**Task requirements**
From the entries below, return exactly the lines beginning at the one that contains "Gateway Timer: [96,735,471,954]" and ending at the one that contains "Public Team: [853,758,1083,945]", both of them included, and only those lines.

= = =

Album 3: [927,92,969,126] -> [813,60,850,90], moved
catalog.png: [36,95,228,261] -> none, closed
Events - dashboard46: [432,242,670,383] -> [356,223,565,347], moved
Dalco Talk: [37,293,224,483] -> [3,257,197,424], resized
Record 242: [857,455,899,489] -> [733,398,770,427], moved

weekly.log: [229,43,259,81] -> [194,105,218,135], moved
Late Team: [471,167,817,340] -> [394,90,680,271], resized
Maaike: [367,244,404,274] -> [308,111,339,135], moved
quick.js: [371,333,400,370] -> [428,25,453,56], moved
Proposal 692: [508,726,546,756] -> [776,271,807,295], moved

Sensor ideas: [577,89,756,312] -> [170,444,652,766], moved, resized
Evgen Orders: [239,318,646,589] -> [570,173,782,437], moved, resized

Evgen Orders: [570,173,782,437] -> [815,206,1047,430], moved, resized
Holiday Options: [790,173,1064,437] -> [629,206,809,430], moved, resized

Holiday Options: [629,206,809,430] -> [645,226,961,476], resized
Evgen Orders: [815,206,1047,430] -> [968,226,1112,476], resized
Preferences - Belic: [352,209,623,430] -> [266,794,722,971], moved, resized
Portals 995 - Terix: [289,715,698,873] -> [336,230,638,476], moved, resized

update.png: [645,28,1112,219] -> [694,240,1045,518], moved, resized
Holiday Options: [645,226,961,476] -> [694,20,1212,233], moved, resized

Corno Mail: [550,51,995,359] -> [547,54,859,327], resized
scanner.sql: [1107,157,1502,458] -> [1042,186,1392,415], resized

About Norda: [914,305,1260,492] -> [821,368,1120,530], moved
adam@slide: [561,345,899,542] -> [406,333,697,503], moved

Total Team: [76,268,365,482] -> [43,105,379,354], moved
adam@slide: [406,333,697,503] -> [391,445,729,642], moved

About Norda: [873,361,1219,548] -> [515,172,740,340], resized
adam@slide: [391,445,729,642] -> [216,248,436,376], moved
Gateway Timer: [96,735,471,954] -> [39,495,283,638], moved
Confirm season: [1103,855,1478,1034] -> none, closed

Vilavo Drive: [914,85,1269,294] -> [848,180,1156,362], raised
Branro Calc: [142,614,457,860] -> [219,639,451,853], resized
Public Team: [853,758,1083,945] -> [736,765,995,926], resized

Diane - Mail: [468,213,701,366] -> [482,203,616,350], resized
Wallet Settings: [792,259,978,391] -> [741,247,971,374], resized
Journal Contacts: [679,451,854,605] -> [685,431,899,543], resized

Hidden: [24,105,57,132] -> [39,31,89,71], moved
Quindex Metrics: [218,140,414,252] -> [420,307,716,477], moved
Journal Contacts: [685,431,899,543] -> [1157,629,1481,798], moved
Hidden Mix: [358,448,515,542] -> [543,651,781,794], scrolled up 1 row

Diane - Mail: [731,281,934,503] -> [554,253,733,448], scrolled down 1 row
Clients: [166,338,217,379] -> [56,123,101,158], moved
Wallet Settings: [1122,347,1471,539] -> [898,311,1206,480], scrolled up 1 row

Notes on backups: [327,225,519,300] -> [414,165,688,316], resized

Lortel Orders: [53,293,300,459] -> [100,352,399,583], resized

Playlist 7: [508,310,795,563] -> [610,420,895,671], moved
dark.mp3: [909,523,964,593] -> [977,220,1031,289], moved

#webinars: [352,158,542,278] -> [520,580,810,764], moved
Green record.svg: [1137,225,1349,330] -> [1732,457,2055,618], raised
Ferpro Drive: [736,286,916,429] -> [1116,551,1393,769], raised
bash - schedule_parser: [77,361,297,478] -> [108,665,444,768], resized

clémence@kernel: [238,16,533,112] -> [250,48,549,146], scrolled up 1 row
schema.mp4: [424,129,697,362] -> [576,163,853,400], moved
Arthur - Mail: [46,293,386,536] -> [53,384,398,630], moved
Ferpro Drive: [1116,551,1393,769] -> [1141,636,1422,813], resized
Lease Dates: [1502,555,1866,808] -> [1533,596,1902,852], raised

= = =

**Result**
Gateway Timer: [96,735,471,954] -> [39,495,283,638], moved
Confirm season: [1103,855,1478,1034] -> none, closed

Vilavo Drive: [914,85,1269,294] -> [848,180,1156,362], raised
Branro Calc: [142,614,457,860] -> [219,639,451,853], resized
Public Team: [853,758,1083,945] -> [736,765,995,926], resized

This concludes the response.